+++ INPUT +++
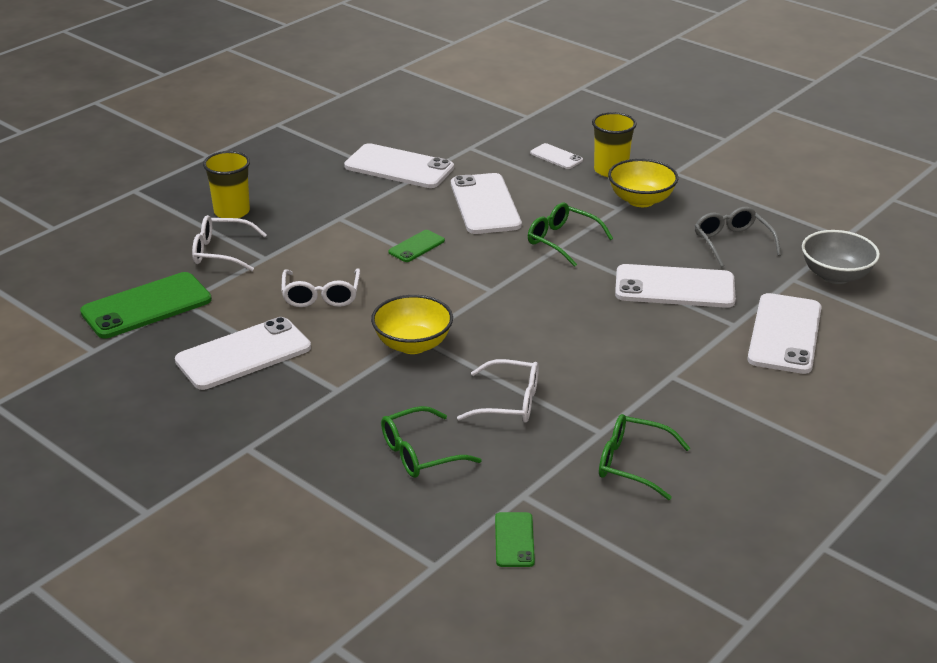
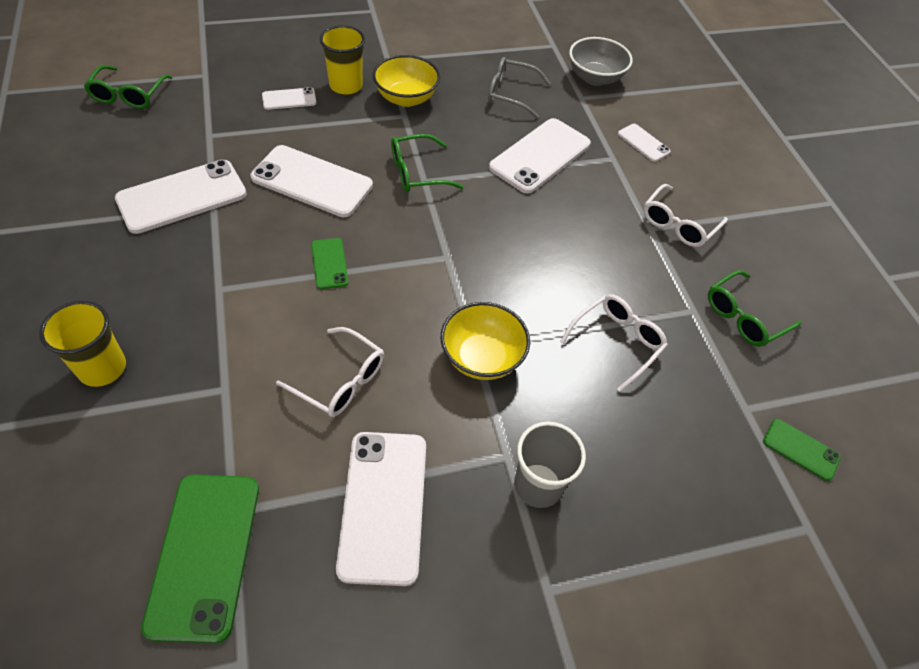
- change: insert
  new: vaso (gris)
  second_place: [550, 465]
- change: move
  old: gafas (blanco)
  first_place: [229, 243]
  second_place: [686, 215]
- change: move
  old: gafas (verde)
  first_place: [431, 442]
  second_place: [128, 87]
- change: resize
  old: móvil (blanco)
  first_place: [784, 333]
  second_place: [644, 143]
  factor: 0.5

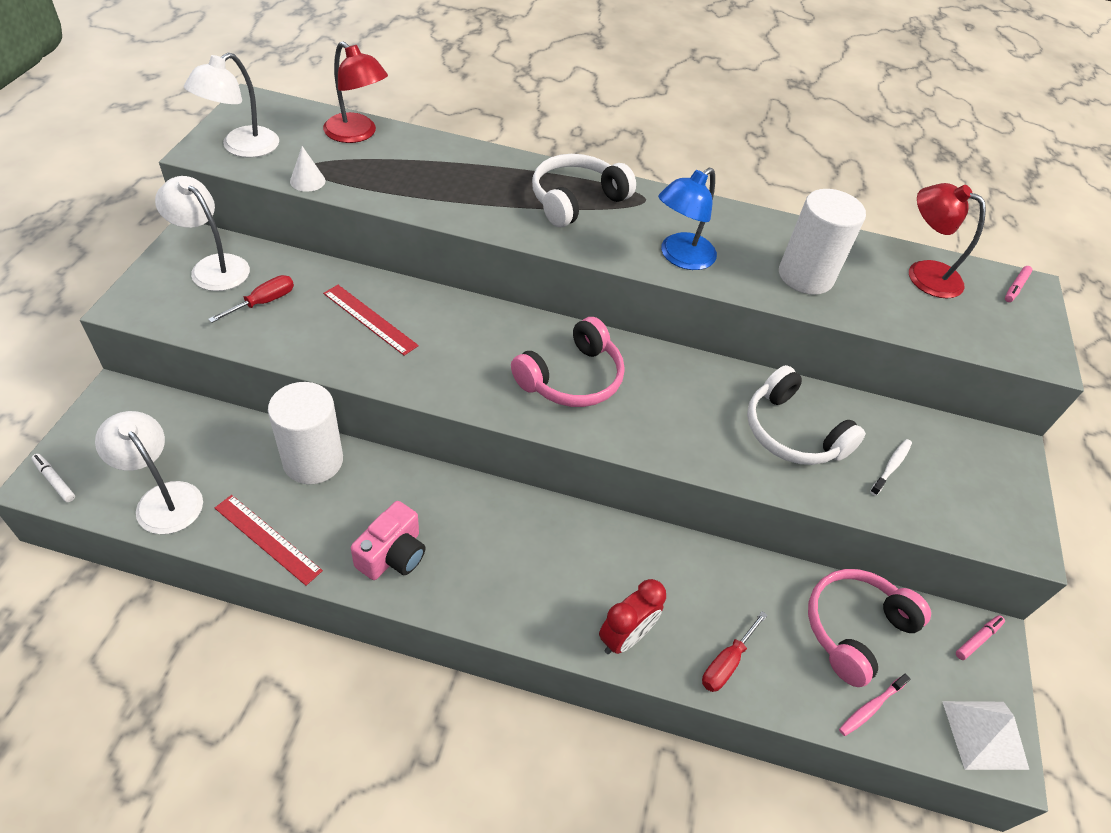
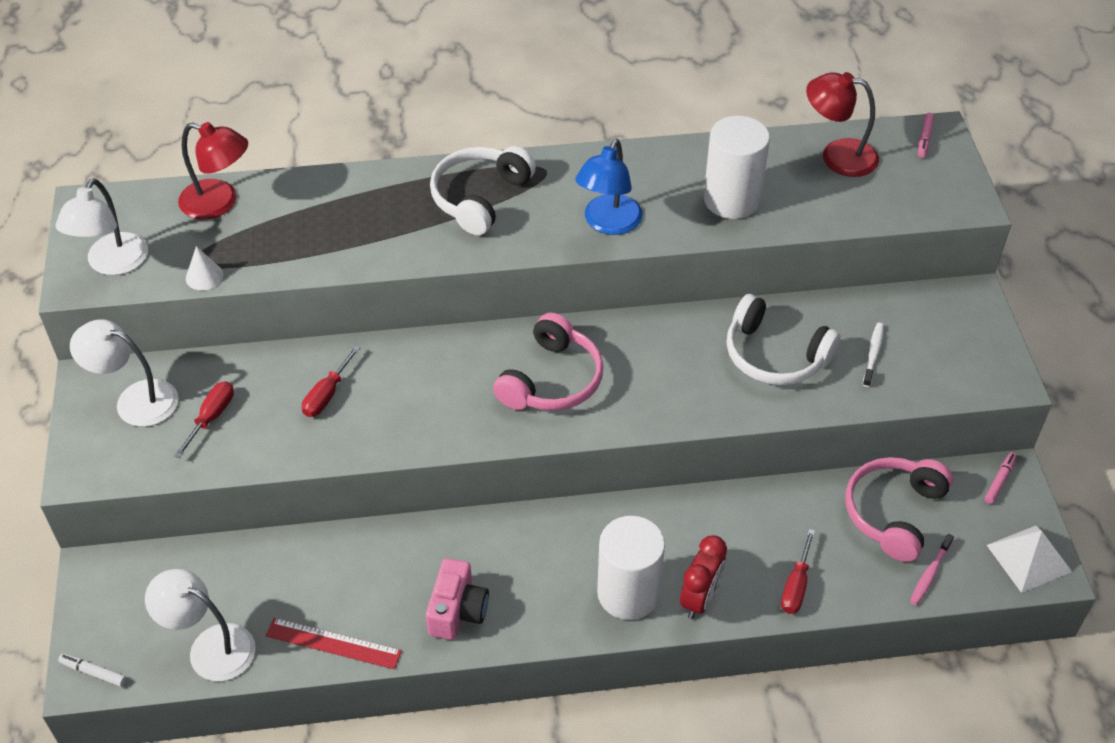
- change: move
  old: cilindro (blanco)
  first_place: [305, 433]
  second_place: [631, 568]
- change: replace
  old: regla (rojo)
  new: destornillador (rojo)
  first_place: [371, 320]
  second_place: [331, 381]

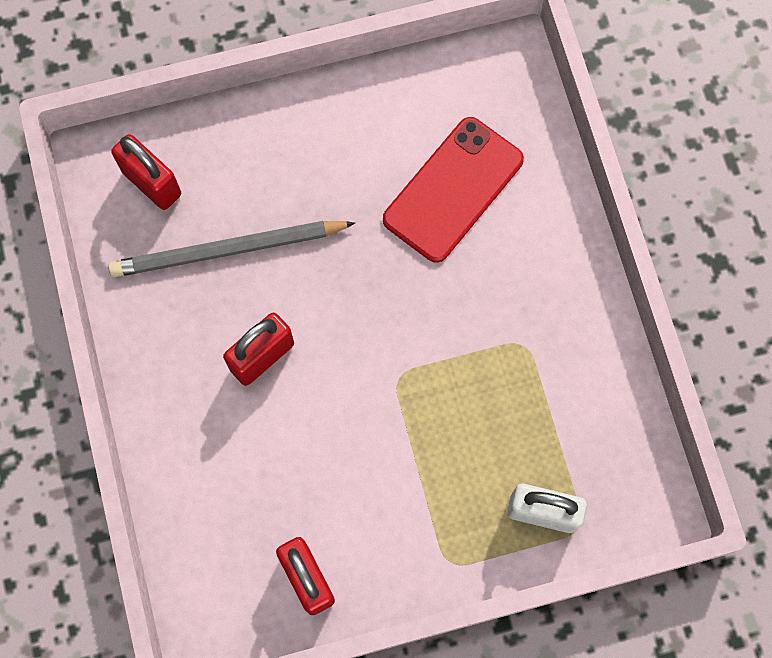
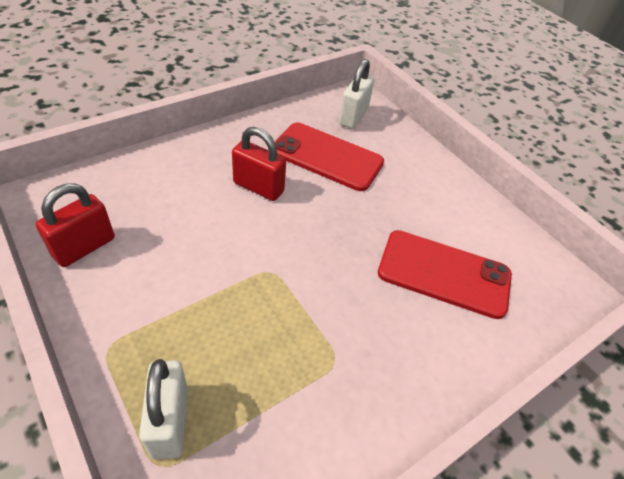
- change: replace
  old: lápiz (gris)
  new: móvil (rojo)
  first_place: [231, 249]
  second_place: [329, 157]
- change: recolor
  old: candado (rojo)
  new: candado (blanco)
  first_place: [146, 172]
  second_place: [356, 94]

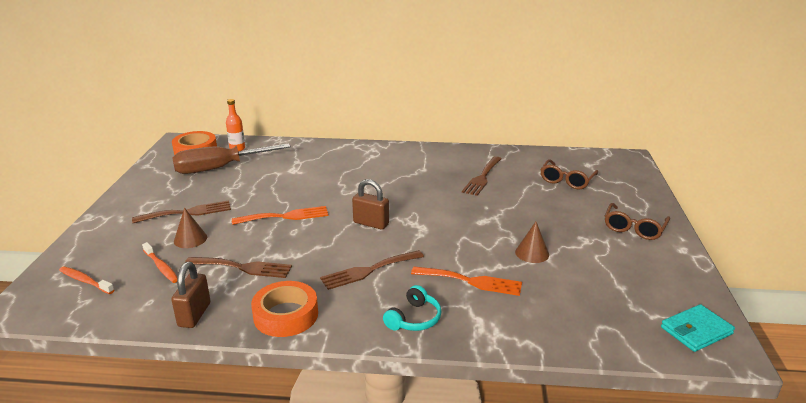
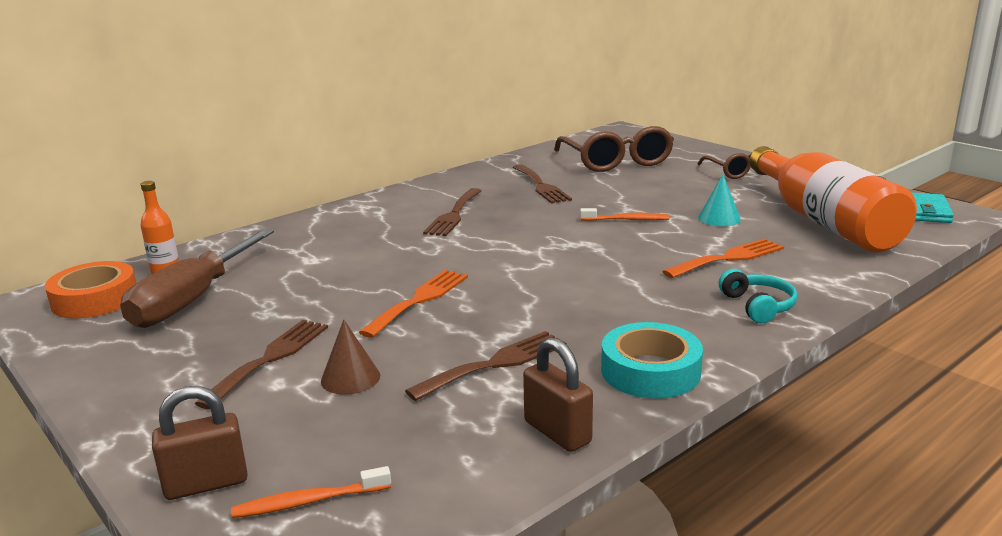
- change: insert
  new: botella (naranja)
  second_place: [833, 199]
- change: move
  old: cepillo de dientes (naranja)
  first_place: [160, 262]
  second_place: [624, 214]
- change: move
  old: tenedor (marrón)
  first_place: [372, 270]
  second_place: [452, 212]
- change: move
  old: candado (marrón)
  first_place: [370, 204]
  second_place: [200, 443]
- change: recolor
  old: cinta adhesiva (naranja)
  new: cinta adhesiva (turquesa)
  first_place: [284, 309]
  second_place: [652, 360]
- change: recolor
  old: cono (marrón)
  new: cono (turquesa)
  first_place: [532, 242]
  second_place: [719, 200]
- change: resize
  old: gafas (marrón)
  first_place: [569, 174]
  second_place: [614, 149]
  factor: 1.61

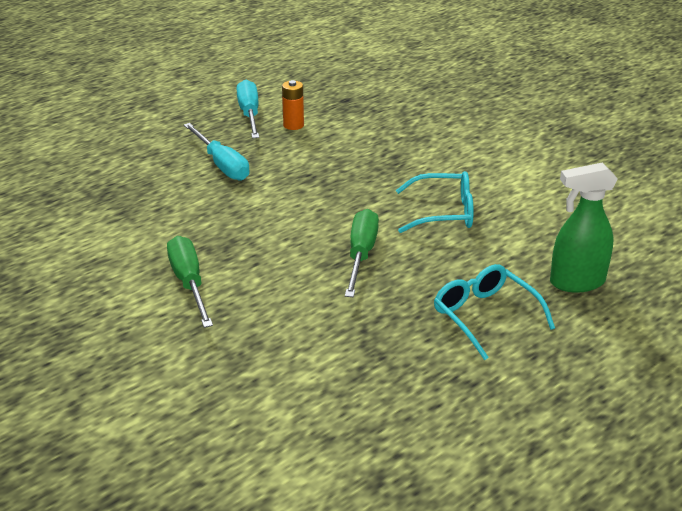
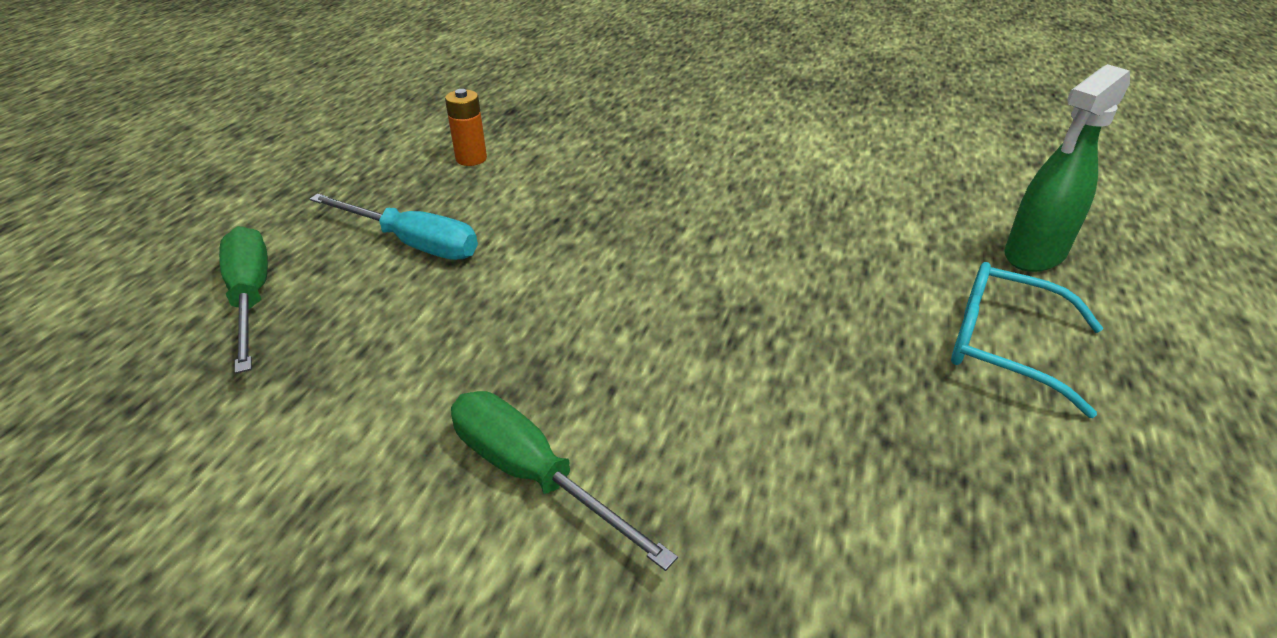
- change: delete
  old: destornillador (turquesa)
  first_place: [247, 108]
- change: delete
  old: gafas (turquesa)
  first_place: [435, 202]
- change: move
  old: destornillador (verde)
  first_place: [362, 253]
  second_place: [243, 300]

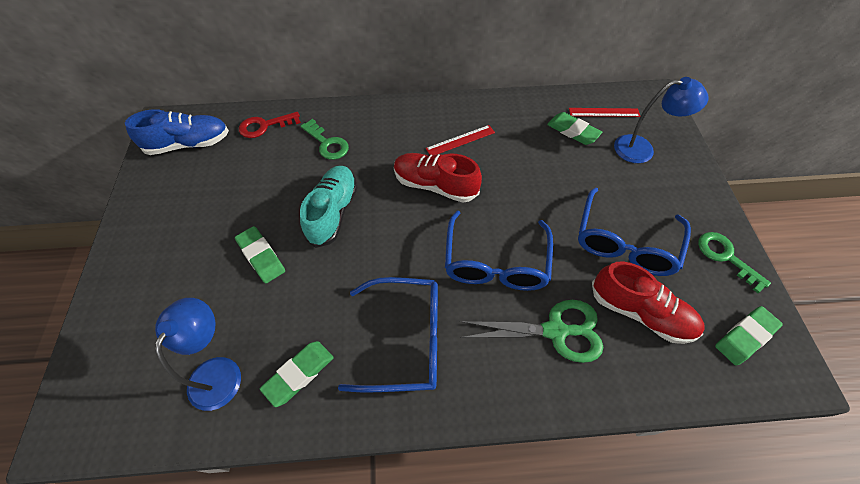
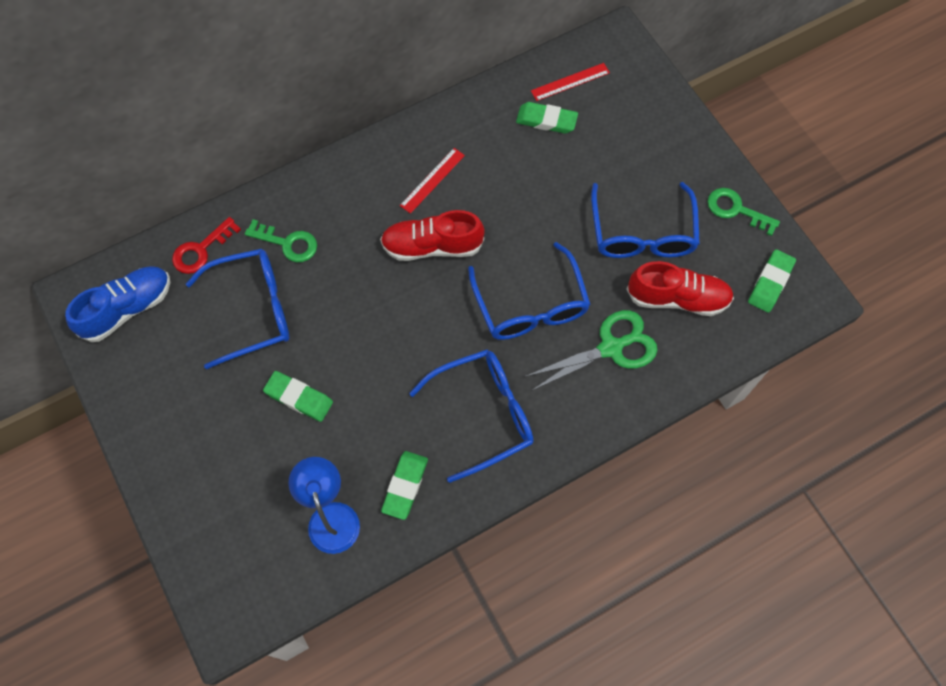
- change: delete
  old: zapato (turquesa)
  first_place: [329, 207]
- change: delete
  old: lámpara (azul)
  first_place: [661, 120]
- change: insert
  new: gafas (azul)
  second_place: [237, 309]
+++
WORK TO COMPLETE:
A verbatim printout of the entries above is expected, free of pictures.

EXERCISE ANSWER:
- change: insert
  new: vaso (gris)
  second_place: [550, 465]
- change: move
  old: gafas (blanco)
  first_place: [229, 243]
  second_place: [686, 215]
- change: move
  old: gafas (verde)
  first_place: [431, 442]
  second_place: [128, 87]
- change: resize
  old: móvil (blanco)
  first_place: [784, 333]
  second_place: [644, 143]
  factor: 0.5

- change: move
  old: cilindro (blanco)
  first_place: [305, 433]
  second_place: [631, 568]
- change: replace
  old: regla (rojo)
  new: destornillador (rojo)
  first_place: [371, 320]
  second_place: [331, 381]

- change: replace
  old: lápiz (gris)
  new: móvil (rojo)
  first_place: [231, 249]
  second_place: [329, 157]
- change: recolor
  old: candado (rojo)
  new: candado (blanco)
  first_place: [146, 172]
  second_place: [356, 94]

- change: insert
  new: botella (naranja)
  second_place: [833, 199]
- change: move
  old: cepillo de dientes (naranja)
  first_place: [160, 262]
  second_place: [624, 214]
- change: move
  old: tenedor (marrón)
  first_place: [372, 270]
  second_place: [452, 212]
- change: move
  old: candado (marrón)
  first_place: [370, 204]
  second_place: [200, 443]
- change: recolor
  old: cinta adhesiva (naranja)
  new: cinta adhesiva (turquesa)
  first_place: [284, 309]
  second_place: [652, 360]
- change: recolor
  old: cono (marrón)
  new: cono (turquesa)
  first_place: [532, 242]
  second_place: [719, 200]
- change: resize
  old: gafas (marrón)
  first_place: [569, 174]
  second_place: [614, 149]
  factor: 1.61

- change: delete
  old: destornillador (turquesa)
  first_place: [247, 108]
- change: delete
  old: gafas (turquesa)
  first_place: [435, 202]
- change: move
  old: destornillador (verde)
  first_place: [362, 253]
  second_place: [243, 300]

- change: delete
  old: zapato (turquesa)
  first_place: [329, 207]
- change: delete
  old: lámpara (azul)
  first_place: [661, 120]
- change: insert
  new: gafas (azul)
  second_place: [237, 309]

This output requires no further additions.